BEGIN Records for the exercise
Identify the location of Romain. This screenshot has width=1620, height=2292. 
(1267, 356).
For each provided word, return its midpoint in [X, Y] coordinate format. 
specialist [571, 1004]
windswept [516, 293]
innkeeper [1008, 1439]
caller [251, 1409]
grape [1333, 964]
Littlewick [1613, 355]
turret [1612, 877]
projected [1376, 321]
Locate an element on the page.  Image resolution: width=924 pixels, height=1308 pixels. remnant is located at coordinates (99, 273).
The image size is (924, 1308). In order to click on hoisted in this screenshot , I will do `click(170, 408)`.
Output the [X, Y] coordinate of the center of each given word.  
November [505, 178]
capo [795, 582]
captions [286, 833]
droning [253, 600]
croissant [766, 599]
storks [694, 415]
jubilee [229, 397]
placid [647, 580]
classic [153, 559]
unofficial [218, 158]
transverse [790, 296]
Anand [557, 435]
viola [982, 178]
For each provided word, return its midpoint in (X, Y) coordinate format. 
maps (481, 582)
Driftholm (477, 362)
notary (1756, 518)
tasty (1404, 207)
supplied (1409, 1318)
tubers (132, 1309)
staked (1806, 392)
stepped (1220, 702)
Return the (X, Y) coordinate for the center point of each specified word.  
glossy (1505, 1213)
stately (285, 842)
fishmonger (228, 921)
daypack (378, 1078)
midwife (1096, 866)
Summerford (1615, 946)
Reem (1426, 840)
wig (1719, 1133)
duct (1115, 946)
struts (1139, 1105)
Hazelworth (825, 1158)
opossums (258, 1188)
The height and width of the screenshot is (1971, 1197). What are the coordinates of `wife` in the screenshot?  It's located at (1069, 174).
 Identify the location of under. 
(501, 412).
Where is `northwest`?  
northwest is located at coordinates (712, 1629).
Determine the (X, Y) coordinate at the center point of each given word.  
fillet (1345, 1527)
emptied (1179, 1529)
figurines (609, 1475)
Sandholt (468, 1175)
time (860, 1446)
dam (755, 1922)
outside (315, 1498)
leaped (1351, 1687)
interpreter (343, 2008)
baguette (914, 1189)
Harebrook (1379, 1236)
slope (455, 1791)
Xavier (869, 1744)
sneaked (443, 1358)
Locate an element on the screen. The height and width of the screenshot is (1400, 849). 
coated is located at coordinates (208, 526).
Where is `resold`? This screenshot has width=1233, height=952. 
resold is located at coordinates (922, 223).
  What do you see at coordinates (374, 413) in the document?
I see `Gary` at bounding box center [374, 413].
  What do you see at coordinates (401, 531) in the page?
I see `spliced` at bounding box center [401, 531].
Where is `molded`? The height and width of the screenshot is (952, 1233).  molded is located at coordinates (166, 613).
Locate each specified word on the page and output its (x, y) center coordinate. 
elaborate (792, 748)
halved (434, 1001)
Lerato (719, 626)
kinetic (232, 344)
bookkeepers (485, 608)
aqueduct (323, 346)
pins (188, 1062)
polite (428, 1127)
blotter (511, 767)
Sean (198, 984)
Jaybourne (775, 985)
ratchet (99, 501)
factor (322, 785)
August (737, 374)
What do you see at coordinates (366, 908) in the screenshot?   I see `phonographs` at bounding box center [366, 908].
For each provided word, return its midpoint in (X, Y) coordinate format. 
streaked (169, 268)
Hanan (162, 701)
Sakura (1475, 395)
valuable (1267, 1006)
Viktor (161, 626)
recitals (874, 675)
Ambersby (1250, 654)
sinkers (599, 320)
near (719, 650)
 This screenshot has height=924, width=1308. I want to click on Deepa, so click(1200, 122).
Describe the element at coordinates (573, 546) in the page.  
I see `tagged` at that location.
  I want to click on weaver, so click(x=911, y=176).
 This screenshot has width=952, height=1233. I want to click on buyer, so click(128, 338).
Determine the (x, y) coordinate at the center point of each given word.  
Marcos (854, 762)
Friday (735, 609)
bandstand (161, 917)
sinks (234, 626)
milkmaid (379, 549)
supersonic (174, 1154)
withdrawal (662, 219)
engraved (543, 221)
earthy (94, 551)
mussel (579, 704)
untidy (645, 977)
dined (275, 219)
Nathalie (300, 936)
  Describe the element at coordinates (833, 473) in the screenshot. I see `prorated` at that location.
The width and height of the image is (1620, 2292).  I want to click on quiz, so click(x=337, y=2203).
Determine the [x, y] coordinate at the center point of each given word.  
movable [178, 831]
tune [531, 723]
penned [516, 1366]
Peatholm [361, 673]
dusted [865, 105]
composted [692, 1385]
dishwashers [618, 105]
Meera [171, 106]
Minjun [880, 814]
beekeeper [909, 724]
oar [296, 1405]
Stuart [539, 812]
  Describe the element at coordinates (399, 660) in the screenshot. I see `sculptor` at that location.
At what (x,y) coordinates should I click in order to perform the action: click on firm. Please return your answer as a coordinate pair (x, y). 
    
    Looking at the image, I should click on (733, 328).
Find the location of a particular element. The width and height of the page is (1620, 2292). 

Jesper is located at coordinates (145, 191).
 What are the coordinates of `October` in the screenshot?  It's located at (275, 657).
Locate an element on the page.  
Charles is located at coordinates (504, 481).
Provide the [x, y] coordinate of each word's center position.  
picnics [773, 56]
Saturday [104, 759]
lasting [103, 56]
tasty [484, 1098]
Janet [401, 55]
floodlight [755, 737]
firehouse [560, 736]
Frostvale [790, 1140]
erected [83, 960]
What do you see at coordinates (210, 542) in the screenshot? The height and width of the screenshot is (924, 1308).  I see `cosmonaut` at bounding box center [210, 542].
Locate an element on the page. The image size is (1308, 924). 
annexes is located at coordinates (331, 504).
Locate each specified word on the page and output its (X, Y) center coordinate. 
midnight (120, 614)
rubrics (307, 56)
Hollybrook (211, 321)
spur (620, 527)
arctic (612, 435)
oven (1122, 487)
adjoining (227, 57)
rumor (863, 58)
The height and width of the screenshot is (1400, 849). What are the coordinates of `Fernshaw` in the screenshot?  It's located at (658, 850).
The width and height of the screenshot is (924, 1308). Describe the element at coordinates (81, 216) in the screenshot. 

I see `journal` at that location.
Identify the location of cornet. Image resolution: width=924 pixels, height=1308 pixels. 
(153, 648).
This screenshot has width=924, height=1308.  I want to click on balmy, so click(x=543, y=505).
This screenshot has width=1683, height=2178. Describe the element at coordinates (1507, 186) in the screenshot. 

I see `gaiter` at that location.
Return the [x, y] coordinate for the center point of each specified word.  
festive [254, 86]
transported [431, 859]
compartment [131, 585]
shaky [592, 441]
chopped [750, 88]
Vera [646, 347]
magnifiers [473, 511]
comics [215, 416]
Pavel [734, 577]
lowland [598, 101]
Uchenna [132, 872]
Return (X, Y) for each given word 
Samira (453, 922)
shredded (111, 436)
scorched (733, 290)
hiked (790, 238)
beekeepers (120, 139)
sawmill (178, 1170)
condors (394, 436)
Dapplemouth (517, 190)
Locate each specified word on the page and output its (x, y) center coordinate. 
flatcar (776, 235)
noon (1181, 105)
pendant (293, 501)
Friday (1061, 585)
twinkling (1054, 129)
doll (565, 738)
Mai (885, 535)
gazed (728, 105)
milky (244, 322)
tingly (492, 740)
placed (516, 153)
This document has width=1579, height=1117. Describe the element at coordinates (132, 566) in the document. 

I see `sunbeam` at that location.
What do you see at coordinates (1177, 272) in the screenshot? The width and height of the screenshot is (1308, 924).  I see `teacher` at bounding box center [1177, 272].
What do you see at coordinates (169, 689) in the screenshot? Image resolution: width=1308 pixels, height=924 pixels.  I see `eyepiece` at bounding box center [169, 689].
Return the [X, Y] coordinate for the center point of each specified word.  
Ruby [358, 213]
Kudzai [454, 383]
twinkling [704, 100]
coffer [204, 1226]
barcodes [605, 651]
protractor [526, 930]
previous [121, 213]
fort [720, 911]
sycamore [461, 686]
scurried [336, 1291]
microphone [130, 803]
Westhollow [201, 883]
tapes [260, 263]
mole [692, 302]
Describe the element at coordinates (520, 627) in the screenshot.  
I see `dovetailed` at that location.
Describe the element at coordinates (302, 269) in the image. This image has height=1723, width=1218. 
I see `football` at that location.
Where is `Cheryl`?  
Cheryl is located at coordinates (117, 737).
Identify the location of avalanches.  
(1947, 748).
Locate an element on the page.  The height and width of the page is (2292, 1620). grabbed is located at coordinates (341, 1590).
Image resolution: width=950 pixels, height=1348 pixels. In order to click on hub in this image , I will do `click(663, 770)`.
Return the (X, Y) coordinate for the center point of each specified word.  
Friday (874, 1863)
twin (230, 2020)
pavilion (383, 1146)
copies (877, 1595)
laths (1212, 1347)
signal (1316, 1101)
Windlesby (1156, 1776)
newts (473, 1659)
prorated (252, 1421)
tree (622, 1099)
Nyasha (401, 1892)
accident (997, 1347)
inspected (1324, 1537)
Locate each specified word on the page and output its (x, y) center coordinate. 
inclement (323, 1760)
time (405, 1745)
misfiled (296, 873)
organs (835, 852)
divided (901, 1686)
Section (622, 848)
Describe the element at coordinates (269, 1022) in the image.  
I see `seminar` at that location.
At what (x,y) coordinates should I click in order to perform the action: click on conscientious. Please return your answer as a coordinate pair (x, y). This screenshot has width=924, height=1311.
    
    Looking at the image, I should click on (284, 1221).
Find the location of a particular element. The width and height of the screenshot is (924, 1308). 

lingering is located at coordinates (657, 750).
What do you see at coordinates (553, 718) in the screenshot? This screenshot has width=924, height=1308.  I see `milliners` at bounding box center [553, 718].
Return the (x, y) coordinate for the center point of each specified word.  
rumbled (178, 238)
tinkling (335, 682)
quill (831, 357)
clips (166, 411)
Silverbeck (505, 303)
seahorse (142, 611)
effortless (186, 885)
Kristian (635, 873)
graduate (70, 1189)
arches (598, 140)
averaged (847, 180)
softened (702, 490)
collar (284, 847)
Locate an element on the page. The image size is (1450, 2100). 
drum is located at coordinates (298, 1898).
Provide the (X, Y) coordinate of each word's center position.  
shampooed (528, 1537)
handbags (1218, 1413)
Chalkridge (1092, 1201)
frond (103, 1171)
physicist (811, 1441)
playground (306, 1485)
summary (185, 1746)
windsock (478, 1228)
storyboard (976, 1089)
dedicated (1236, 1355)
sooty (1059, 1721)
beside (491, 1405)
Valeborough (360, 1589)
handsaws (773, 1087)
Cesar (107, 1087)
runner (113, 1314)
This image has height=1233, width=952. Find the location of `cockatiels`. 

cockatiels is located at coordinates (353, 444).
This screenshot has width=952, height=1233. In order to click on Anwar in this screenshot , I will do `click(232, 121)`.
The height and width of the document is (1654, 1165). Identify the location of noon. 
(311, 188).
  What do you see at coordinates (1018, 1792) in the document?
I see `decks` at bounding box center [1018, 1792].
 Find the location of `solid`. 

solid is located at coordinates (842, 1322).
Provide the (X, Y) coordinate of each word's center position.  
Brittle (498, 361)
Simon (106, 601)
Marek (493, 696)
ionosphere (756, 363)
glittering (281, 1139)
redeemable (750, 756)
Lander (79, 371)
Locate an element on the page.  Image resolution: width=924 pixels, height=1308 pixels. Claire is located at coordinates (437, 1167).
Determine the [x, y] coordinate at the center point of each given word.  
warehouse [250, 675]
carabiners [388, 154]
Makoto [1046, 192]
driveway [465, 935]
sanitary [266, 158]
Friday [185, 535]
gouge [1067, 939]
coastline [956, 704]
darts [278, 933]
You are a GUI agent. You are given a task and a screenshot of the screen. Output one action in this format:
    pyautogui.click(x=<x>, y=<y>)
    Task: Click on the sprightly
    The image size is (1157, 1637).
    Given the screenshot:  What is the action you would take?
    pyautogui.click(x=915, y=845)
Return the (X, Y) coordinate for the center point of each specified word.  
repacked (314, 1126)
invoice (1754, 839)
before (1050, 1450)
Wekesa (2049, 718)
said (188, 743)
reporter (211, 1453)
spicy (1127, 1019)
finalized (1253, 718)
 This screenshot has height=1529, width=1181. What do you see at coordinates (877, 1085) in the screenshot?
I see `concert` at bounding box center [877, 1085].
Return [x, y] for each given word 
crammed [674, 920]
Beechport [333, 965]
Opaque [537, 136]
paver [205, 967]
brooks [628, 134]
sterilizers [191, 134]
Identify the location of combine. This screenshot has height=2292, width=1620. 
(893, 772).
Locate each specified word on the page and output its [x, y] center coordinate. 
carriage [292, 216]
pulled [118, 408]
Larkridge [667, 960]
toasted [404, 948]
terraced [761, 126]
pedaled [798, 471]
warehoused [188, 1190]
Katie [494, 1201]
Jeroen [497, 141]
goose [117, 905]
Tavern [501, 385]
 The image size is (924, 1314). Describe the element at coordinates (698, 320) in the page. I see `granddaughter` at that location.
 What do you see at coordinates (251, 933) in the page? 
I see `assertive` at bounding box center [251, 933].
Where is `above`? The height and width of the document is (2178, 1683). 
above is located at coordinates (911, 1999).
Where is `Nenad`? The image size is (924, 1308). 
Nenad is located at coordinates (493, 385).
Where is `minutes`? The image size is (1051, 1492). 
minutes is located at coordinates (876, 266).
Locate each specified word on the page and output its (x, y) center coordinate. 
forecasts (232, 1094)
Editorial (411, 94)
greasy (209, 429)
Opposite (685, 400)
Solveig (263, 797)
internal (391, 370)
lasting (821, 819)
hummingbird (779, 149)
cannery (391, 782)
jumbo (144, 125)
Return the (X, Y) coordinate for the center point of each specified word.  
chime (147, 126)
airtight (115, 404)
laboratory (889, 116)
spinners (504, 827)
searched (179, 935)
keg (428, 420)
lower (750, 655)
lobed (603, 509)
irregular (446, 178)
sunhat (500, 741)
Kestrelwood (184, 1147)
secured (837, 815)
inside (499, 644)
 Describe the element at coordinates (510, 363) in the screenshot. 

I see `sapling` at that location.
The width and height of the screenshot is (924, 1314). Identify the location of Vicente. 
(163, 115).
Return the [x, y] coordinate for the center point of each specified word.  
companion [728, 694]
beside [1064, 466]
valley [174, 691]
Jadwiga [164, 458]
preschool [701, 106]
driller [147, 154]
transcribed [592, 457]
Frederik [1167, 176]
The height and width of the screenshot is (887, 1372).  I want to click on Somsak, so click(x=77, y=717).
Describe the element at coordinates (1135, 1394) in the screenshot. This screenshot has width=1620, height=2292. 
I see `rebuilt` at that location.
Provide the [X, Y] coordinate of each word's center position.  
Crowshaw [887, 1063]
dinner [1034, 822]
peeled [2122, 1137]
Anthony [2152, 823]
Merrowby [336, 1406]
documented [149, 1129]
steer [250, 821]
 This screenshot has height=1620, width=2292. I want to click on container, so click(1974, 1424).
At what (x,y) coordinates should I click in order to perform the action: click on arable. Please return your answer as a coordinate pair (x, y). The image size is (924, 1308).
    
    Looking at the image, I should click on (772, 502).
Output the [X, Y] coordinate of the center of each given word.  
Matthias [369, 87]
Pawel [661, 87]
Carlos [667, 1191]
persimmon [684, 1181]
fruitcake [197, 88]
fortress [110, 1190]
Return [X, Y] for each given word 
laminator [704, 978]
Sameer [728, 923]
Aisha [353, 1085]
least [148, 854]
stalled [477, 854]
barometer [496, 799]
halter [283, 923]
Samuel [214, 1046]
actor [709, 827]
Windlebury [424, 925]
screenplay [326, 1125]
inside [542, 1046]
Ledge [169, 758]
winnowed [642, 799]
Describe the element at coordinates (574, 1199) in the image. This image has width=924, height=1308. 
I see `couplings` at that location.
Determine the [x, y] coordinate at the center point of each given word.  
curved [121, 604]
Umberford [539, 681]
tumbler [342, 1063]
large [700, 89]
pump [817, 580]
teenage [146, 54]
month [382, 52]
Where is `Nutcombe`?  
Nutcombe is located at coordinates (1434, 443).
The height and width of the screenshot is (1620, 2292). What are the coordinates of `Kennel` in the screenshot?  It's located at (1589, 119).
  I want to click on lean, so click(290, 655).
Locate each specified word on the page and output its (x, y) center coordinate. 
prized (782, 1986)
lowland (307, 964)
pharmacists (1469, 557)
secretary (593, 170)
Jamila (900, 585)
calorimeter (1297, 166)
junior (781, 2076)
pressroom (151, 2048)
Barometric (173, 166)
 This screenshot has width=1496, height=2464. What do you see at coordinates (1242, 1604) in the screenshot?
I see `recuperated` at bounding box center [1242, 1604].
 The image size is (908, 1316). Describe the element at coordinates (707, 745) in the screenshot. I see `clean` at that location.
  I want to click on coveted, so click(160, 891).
END Records for the exercise
• _Task objective_: Retype every line from the one containing "The height and width of the screenshot is (887, 1372)." down through the one containing "pump [817, 580]", with both included.

• _Response to the task_:
The height and width of the screenshot is (887, 1372).  I want to click on Somsak, so click(x=77, y=717).
Describe the element at coordinates (1135, 1394) in the screenshot. This screenshot has width=1620, height=2292. 
I see `rebuilt` at that location.
Provide the [X, Y] coordinate of each word's center position.  
Crowshaw [887, 1063]
dinner [1034, 822]
peeled [2122, 1137]
Anthony [2152, 823]
Merrowby [336, 1406]
documented [149, 1129]
steer [250, 821]
 This screenshot has height=1620, width=2292. I want to click on container, so click(1974, 1424).
At what (x,y) coordinates should I click in order to perform the action: click on arable. Please return your answer as a coordinate pair (x, y). The image size is (924, 1308).
    
    Looking at the image, I should click on (772, 502).
Output the [X, Y] coordinate of the center of each given word.  
Matthias [369, 87]
Pawel [661, 87]
Carlos [667, 1191]
persimmon [684, 1181]
fruitcake [197, 88]
fortress [110, 1190]
Return [X, Y] for each given word 
laminator [704, 978]
Sameer [728, 923]
Aisha [353, 1085]
least [148, 854]
stalled [477, 854]
barometer [496, 799]
halter [283, 923]
Samuel [214, 1046]
actor [709, 827]
Windlebury [424, 925]
screenplay [326, 1125]
inside [542, 1046]
Ledge [169, 758]
winnowed [642, 799]
Describe the element at coordinates (574, 1199) in the image. This image has width=924, height=1308. 
I see `couplings` at that location.
Determine the [x, y] coordinate at the center point of each given word.  
curved [121, 604]
Umberford [539, 681]
tumbler [342, 1063]
large [700, 89]
pump [817, 580]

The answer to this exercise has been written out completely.